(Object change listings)
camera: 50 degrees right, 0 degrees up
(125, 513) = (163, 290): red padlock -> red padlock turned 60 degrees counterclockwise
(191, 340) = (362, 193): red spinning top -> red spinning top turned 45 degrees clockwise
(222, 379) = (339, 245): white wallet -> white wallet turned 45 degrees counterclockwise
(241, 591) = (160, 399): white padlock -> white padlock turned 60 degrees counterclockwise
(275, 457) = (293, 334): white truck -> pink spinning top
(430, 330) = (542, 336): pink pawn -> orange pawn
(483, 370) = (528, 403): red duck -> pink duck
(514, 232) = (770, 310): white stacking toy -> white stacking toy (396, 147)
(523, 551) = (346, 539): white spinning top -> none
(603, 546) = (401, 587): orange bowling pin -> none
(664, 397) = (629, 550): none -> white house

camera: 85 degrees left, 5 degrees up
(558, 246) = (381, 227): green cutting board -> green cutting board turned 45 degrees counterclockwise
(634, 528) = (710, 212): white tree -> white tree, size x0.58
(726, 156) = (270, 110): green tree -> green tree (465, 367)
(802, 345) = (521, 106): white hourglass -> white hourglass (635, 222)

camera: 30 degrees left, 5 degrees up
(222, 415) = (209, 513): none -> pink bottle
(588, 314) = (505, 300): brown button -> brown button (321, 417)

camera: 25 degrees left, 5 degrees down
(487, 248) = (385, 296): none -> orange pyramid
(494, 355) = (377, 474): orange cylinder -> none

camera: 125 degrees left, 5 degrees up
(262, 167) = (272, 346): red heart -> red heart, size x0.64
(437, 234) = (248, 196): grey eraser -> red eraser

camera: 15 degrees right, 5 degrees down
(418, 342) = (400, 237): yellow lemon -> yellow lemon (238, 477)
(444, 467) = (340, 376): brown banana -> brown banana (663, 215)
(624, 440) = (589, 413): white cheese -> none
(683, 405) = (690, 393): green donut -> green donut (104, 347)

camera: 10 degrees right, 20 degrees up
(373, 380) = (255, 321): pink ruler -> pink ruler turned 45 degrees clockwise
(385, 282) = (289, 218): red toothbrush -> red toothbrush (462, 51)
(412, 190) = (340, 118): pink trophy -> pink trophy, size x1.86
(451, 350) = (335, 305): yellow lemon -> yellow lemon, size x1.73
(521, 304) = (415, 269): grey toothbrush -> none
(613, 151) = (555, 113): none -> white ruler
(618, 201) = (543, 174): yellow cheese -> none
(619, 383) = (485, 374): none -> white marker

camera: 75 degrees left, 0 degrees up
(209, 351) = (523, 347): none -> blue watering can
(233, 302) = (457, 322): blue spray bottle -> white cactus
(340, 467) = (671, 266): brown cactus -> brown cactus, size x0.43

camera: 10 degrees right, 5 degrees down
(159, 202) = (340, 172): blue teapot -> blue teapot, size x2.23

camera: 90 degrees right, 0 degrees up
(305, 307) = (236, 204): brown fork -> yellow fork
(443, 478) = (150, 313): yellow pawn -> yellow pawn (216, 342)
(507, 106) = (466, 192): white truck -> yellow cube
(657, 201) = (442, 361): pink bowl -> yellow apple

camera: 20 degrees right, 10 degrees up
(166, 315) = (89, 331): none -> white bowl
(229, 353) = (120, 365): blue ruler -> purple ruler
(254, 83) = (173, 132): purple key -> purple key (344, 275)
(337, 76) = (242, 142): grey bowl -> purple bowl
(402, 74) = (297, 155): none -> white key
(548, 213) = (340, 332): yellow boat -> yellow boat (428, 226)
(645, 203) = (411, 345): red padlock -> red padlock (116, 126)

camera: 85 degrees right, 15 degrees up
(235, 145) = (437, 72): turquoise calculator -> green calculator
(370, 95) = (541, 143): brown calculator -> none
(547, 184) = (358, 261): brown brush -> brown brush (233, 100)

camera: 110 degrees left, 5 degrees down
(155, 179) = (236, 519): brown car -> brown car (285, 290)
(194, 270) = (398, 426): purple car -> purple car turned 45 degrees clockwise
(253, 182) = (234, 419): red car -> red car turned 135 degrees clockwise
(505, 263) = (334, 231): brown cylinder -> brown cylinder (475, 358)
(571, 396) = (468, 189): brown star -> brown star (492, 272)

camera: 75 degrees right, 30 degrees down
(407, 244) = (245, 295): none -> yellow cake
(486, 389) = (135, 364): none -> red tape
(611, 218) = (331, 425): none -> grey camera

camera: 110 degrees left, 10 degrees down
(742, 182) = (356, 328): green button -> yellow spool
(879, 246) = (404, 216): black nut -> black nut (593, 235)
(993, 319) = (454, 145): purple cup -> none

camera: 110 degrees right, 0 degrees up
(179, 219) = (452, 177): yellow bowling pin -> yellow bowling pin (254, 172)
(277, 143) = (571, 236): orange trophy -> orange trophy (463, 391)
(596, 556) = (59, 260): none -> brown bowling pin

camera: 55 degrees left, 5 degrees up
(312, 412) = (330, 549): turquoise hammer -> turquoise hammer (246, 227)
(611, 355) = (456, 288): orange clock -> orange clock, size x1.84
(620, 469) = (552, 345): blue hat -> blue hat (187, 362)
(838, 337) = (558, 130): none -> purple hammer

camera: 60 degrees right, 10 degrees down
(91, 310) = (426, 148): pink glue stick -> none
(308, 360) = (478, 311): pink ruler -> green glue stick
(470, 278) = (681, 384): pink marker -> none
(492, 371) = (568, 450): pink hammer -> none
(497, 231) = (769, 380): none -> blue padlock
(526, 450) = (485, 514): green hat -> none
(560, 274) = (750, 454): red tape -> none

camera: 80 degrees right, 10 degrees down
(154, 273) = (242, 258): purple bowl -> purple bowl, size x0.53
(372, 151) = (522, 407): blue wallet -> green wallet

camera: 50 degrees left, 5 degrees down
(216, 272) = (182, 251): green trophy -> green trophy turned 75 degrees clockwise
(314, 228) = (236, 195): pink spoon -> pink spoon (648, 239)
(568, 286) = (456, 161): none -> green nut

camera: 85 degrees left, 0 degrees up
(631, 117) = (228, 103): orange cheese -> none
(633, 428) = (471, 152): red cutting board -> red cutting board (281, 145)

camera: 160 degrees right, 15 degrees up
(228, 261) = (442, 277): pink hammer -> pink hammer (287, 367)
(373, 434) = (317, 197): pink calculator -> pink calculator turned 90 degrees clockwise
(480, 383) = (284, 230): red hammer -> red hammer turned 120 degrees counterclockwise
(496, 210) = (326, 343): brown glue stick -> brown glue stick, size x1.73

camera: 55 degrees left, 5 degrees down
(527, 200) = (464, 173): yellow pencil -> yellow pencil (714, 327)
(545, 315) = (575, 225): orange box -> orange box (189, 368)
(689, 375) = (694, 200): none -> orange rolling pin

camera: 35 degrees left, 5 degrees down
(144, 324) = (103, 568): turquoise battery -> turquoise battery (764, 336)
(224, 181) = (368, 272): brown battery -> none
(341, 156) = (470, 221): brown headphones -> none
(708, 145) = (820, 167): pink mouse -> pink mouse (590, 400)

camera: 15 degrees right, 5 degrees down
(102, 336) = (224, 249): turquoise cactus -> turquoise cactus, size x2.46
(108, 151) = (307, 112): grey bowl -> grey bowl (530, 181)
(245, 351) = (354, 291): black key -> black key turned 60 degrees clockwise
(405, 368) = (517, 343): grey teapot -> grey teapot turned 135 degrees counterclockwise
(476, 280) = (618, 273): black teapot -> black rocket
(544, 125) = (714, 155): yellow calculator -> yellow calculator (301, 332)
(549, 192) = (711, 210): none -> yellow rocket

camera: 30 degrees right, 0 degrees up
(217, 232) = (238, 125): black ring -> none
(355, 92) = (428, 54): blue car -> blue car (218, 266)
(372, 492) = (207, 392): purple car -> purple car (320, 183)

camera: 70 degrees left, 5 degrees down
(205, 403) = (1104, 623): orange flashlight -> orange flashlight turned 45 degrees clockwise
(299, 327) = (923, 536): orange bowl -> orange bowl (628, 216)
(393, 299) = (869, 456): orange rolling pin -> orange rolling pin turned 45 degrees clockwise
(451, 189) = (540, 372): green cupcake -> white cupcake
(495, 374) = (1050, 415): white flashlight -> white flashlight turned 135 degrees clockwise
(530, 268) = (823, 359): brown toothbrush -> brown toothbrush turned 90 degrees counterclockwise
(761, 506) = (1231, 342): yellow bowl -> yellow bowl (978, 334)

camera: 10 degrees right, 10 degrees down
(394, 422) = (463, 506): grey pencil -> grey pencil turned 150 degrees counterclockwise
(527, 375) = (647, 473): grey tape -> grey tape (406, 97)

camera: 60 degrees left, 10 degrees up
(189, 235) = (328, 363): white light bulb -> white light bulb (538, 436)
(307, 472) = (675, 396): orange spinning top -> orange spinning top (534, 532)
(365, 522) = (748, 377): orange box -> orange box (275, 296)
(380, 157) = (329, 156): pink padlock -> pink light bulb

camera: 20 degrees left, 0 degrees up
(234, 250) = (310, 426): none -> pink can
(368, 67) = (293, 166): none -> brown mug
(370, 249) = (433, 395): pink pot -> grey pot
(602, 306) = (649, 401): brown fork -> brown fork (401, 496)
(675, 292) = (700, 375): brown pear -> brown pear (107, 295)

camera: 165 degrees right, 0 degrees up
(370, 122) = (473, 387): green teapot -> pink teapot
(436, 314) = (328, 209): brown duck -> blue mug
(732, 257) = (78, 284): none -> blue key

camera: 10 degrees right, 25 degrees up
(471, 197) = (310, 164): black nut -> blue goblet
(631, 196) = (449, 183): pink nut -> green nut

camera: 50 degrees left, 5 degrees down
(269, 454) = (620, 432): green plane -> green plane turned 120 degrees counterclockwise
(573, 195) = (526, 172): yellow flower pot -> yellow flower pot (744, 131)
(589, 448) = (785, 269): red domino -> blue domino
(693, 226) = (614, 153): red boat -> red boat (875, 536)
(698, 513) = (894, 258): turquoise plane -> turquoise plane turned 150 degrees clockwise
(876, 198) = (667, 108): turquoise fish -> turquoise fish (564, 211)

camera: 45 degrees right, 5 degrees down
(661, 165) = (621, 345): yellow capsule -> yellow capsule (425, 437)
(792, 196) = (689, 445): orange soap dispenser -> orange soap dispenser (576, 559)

> **Work task**: Copy exactly the lines from the top of the entries through the line with "(262, 167) = (272, 346): red" in it, please, keeping both ends and adding nothing.

> **Result**:
camera: 50 degrees right, 0 degrees up
(125, 513) = (163, 290): red padlock -> red padlock turned 60 degrees counterclockwise
(191, 340) = (362, 193): red spinning top -> red spinning top turned 45 degrees clockwise
(222, 379) = (339, 245): white wallet -> white wallet turned 45 degrees counterclockwise
(241, 591) = (160, 399): white padlock -> white padlock turned 60 degrees counterclockwise
(275, 457) = (293, 334): white truck -> pink spinning top
(430, 330) = (542, 336): pink pawn -> orange pawn
(483, 370) = (528, 403): red duck -> pink duck
(514, 232) = (770, 310): white stacking toy -> white stacking toy (396, 147)
(523, 551) = (346, 539): white spinning top -> none
(603, 546) = (401, 587): orange bowling pin -> none
(664, 397) = (629, 550): none -> white house

camera: 85 degrees left, 5 degrees up
(558, 246) = (381, 227): green cutting board -> green cutting board turned 45 degrees counterclockwise
(634, 528) = (710, 212): white tree -> white tree, size x0.58
(726, 156) = (270, 110): green tree -> green tree (465, 367)
(802, 345) = (521, 106): white hourglass -> white hourglass (635, 222)

camera: 30 degrees left, 5 degrees up
(222, 415) = (209, 513): none -> pink bottle
(588, 314) = (505, 300): brown button -> brown button (321, 417)

camera: 25 degrees left, 5 degrees down
(487, 248) = (385, 296): none -> orange pyramid
(494, 355) = (377, 474): orange cylinder -> none

camera: 125 degrees left, 5 degrees up
(262, 167) = (272, 346): red heart -> red heart, size x0.64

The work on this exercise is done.